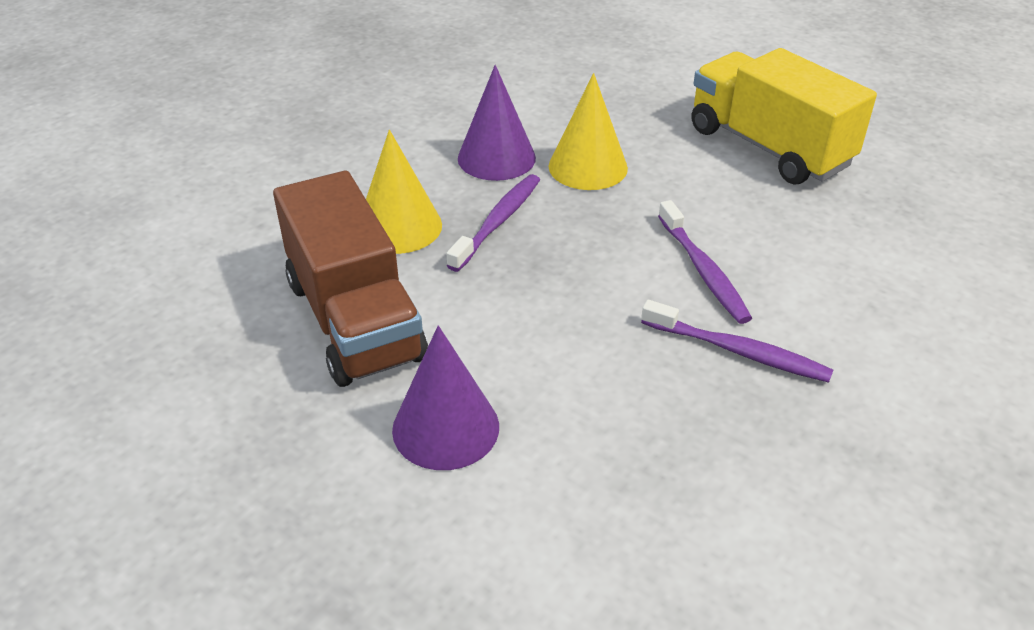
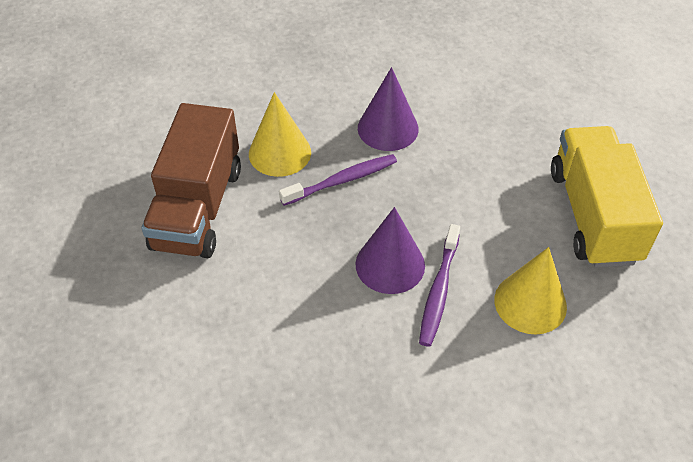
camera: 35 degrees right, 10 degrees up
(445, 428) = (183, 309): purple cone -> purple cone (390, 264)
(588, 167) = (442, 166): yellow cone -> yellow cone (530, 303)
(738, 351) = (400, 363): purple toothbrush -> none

What you need to do :: The reply should repeat the listing above exactly and contain no pictures.

Result ::
camera: 35 degrees right, 10 degrees up
(445, 428) = (183, 309): purple cone -> purple cone (390, 264)
(588, 167) = (442, 166): yellow cone -> yellow cone (530, 303)
(738, 351) = (400, 363): purple toothbrush -> none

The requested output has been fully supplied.